== Prompt ==
Which of the lines below holds the string "pink"? Copy every line that does.
##### Extracted entries #####
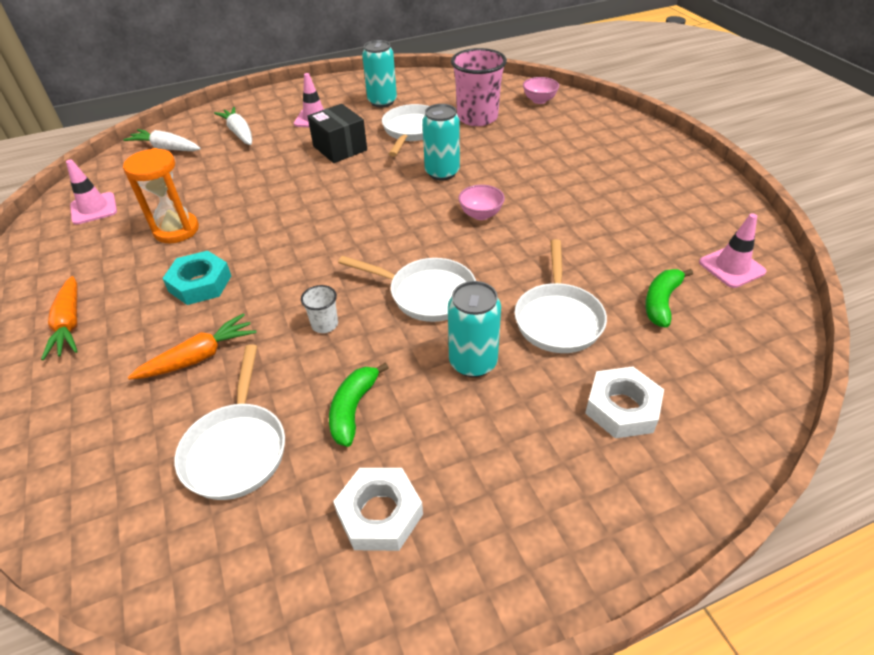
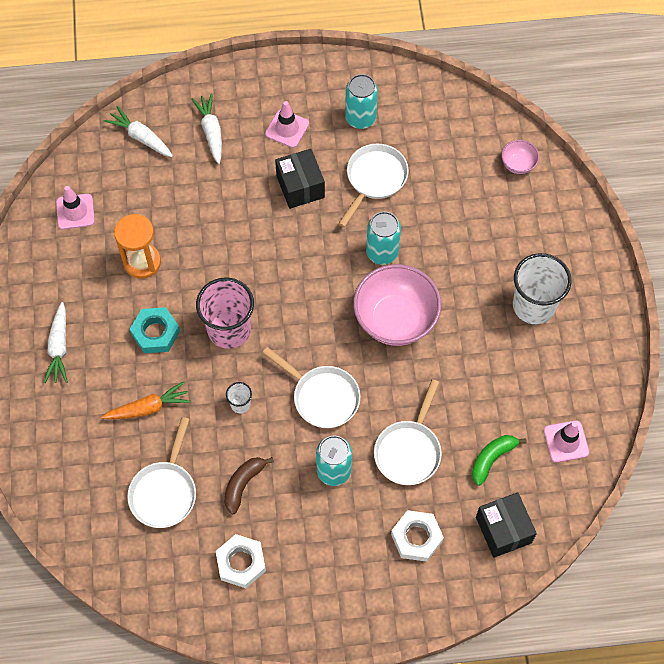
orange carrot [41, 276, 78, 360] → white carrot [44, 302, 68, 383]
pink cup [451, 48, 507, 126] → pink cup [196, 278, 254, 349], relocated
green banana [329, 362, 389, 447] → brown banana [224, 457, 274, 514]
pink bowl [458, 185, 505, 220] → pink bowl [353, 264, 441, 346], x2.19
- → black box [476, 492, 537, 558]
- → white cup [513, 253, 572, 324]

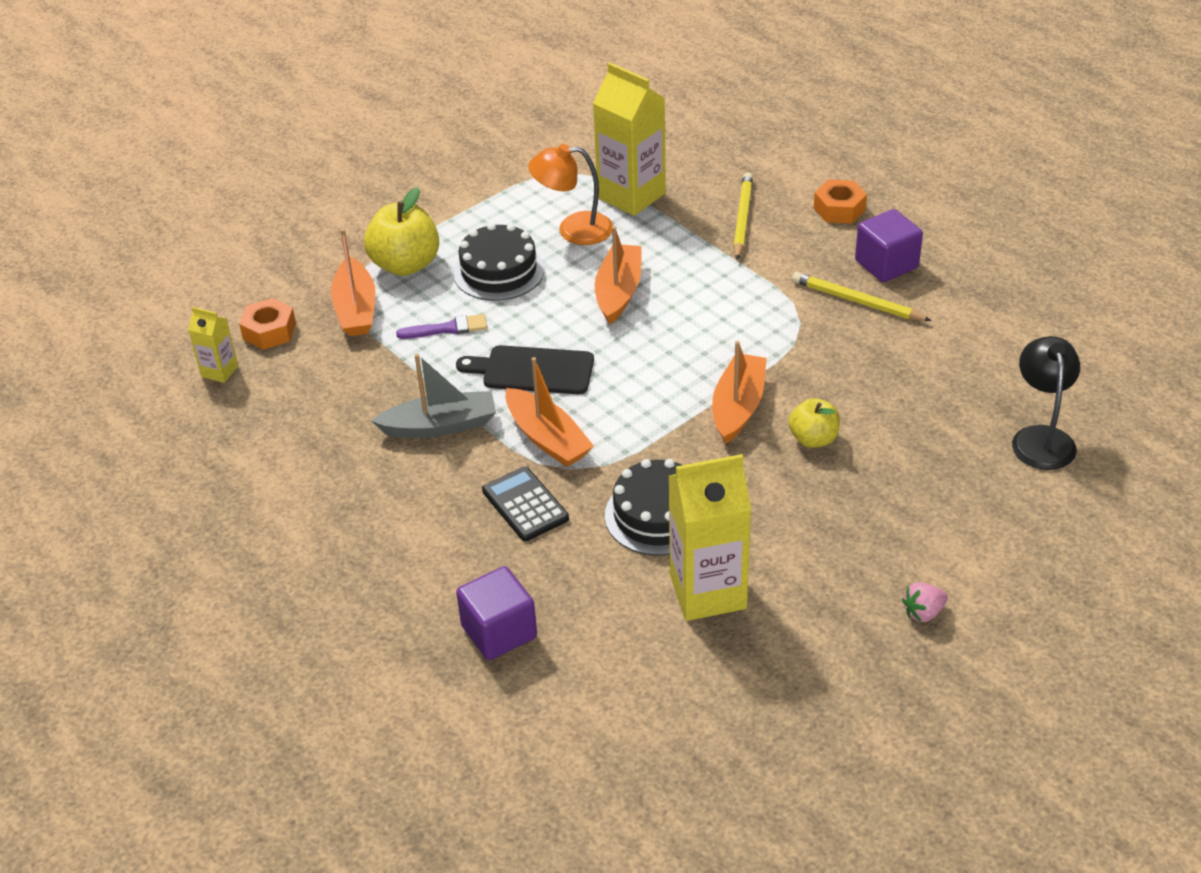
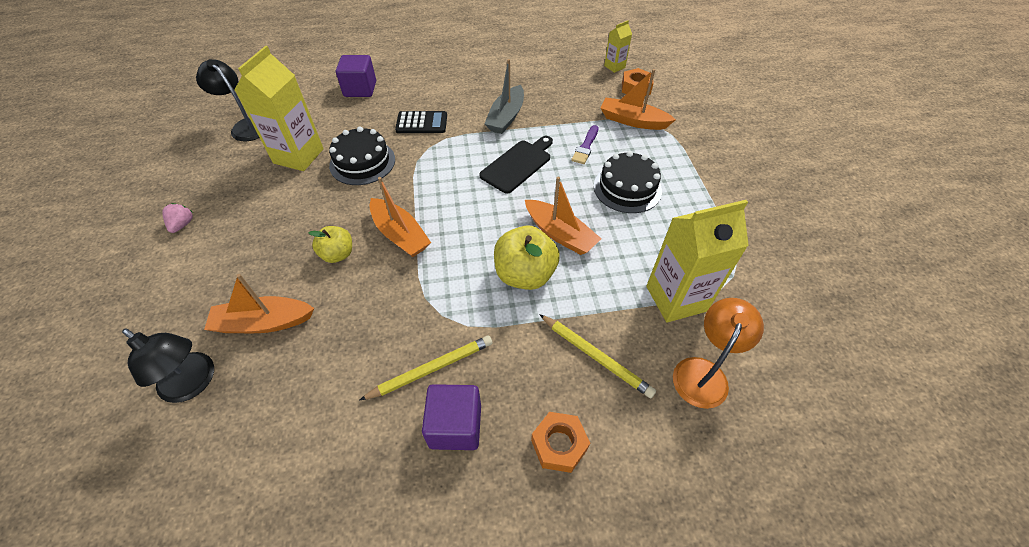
- → black lamp [196, 59, 259, 141]
orange boat [505, 357, 594, 467] → orange boat [204, 274, 314, 333], relocated
yellow apple [364, 187, 439, 276] → yellow apple [494, 226, 560, 290], relocated
orange lamp [528, 144, 613, 245] → orange lamp [673, 298, 764, 409], relocated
#####
== Exercise solution ==
pink cup [451, 48, 507, 126] → pink cup [196, 278, 254, 349], relocated
pink bowl [458, 185, 505, 220] → pink bowl [353, 264, 441, 346], x2.19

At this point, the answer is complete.